──────── Data for analysis

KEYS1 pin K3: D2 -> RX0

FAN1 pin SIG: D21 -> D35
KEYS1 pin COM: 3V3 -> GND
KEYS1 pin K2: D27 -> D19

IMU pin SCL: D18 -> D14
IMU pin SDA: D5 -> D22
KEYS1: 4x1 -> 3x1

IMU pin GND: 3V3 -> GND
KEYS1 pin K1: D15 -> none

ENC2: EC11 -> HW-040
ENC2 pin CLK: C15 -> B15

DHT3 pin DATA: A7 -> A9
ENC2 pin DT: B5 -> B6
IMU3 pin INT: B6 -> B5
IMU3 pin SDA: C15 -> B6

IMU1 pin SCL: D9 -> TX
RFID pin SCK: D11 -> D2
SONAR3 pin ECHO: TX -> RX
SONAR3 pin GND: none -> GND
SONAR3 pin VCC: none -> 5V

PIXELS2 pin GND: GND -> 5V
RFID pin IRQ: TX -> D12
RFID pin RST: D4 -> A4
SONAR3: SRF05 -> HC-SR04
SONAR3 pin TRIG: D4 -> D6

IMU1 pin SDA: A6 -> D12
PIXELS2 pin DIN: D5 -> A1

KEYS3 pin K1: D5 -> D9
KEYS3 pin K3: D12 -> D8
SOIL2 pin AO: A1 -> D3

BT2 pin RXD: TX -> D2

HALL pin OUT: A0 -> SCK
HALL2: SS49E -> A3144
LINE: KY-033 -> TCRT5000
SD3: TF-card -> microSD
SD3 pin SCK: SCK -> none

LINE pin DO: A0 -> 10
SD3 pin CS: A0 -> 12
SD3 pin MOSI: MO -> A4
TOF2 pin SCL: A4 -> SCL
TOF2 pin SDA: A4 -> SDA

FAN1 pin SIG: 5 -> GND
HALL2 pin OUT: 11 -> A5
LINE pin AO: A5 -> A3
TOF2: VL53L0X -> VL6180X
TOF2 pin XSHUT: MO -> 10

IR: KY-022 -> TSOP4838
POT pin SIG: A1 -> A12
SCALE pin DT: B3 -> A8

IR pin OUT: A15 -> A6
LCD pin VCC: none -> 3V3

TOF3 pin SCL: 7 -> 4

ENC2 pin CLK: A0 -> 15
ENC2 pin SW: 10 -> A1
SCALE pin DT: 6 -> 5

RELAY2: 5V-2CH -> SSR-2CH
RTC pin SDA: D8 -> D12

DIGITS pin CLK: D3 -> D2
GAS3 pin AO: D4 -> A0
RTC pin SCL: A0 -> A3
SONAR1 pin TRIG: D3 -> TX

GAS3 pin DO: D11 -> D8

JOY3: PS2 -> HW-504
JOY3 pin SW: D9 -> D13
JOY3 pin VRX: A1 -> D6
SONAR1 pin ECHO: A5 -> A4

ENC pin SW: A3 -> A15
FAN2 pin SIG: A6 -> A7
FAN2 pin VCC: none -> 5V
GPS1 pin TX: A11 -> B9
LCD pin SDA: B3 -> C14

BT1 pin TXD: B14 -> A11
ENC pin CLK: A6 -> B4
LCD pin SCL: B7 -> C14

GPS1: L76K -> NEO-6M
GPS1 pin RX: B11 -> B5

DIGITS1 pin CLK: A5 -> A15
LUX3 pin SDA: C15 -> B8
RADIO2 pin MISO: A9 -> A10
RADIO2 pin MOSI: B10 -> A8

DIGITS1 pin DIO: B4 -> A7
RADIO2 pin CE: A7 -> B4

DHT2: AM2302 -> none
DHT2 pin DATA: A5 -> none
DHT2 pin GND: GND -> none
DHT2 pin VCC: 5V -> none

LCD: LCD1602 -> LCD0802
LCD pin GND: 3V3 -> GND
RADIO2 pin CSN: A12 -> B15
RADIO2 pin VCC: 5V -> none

────────────────

What to do -> Return exactly the lines above from the line that has "DHT3 pin DATA: A7 -> A9" through the line that has "RADIO2 pin CE: A7 -> B4", inclusive, and nothing else.

Exercise answer ->
DHT3 pin DATA: A7 -> A9
ENC2 pin DT: B5 -> B6
IMU3 pin INT: B6 -> B5
IMU3 pin SDA: C15 -> B6

IMU1 pin SCL: D9 -> TX
RFID pin SCK: D11 -> D2
SONAR3 pin ECHO: TX -> RX
SONAR3 pin GND: none -> GND
SONAR3 pin VCC: none -> 5V

PIXELS2 pin GND: GND -> 5V
RFID pin IRQ: TX -> D12
RFID pin RST: D4 -> A4
SONAR3: SRF05 -> HC-SR04
SONAR3 pin TRIG: D4 -> D6

IMU1 pin SDA: A6 -> D12
PIXELS2 pin DIN: D5 -> A1

KEYS3 pin K1: D5 -> D9
KEYS3 pin K3: D12 -> D8
SOIL2 pin AO: A1 -> D3

BT2 pin RXD: TX -> D2

HALL pin OUT: A0 -> SCK
HALL2: SS49E -> A3144
LINE: KY-033 -> TCRT5000
SD3: TF-card -> microSD
SD3 pin SCK: SCK -> none

LINE pin DO: A0 -> 10
SD3 pin CS: A0 -> 12
SD3 pin MOSI: MO -> A4
TOF2 pin SCL: A4 -> SCL
TOF2 pin SDA: A4 -> SDA

FAN1 pin SIG: 5 -> GND
HALL2 pin OUT: 11 -> A5
LINE pin AO: A5 -> A3
TOF2: VL53L0X -> VL6180X
TOF2 pin XSHUT: MO -> 10

IR: KY-022 -> TSOP4838
POT pin SIG: A1 -> A12
SCALE pin DT: B3 -> A8

IR pin OUT: A15 -> A6
LCD pin VCC: none -> 3V3

TOF3 pin SCL: 7 -> 4

ENC2 pin CLK: A0 -> 15
ENC2 pin SW: 10 -> A1
SCALE pin DT: 6 -> 5

RELAY2: 5V-2CH -> SSR-2CH
RTC pin SDA: D8 -> D12

DIGITS pin CLK: D3 -> D2
GAS3 pin AO: D4 -> A0
RTC pin SCL: A0 -> A3
SONAR1 pin TRIG: D3 -> TX

GAS3 pin DO: D11 -> D8

JOY3: PS2 -> HW-504
JOY3 pin SW: D9 -> D13
JOY3 pin VRX: A1 -> D6
SONAR1 pin ECHO: A5 -> A4

ENC pin SW: A3 -> A15
FAN2 pin SIG: A6 -> A7
FAN2 pin VCC: none -> 5V
GPS1 pin TX: A11 -> B9
LCD pin SDA: B3 -> C14

BT1 pin TXD: B14 -> A11
ENC pin CLK: A6 -> B4
LCD pin SCL: B7 -> C14

GPS1: L76K -> NEO-6M
GPS1 pin RX: B11 -> B5

DIGITS1 pin CLK: A5 -> A15
LUX3 pin SDA: C15 -> B8
RADIO2 pin MISO: A9 -> A10
RADIO2 pin MOSI: B10 -> A8

DIGITS1 pin DIO: B4 -> A7
RADIO2 pin CE: A7 -> B4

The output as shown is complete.